* [THE PROBLEM]: Below is a block of entries; repeat exactly the lines starting at the line that contains "red line: (78, 103) -> (66, 75), moved" and ending at the line that contains "yellow square: (200, 104)", both included.

* [MATERIAL PROVIDED]:
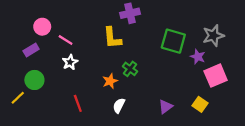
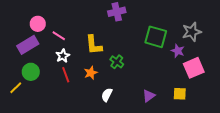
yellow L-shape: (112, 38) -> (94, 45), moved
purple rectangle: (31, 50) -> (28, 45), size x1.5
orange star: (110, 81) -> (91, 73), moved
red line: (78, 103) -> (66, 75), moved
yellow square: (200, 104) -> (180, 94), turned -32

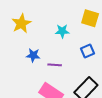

==

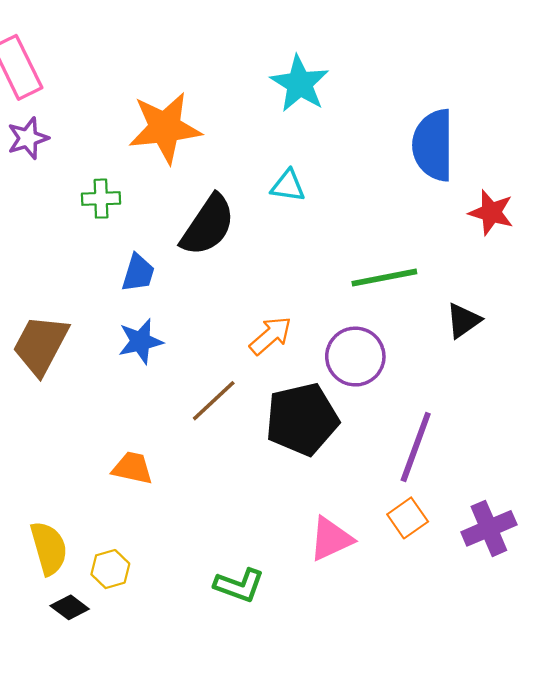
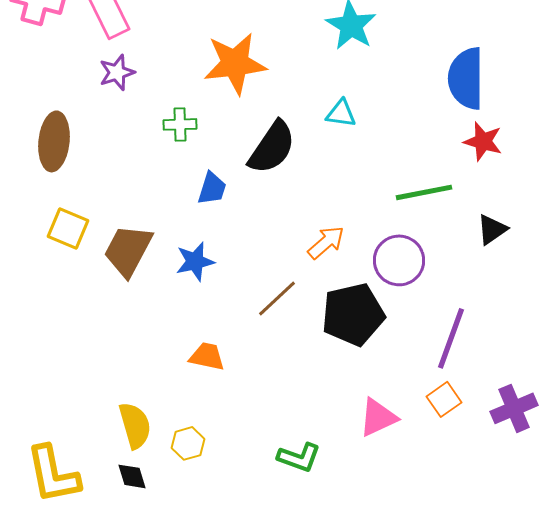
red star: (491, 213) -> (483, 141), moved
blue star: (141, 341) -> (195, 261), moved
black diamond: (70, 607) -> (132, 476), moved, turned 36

...

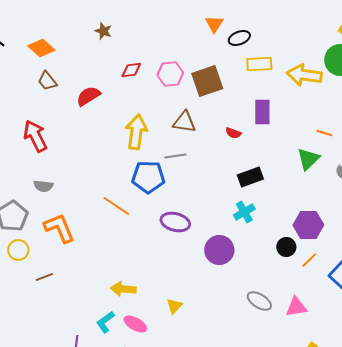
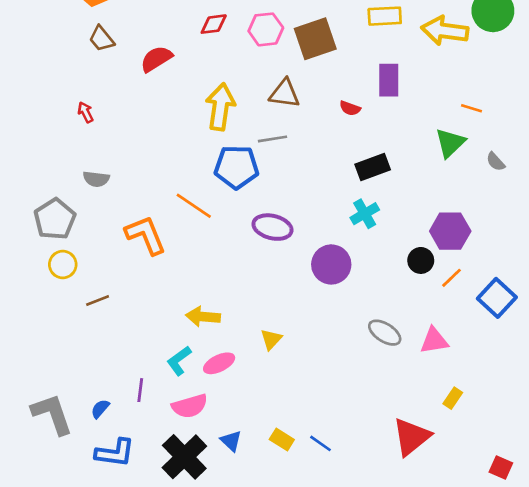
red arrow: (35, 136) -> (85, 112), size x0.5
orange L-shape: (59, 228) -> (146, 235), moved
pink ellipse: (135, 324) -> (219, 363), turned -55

* [EXPECTED ANSWER]:
red line: (78, 103) -> (66, 75), moved
yellow square: (200, 104) -> (180, 94), turned -32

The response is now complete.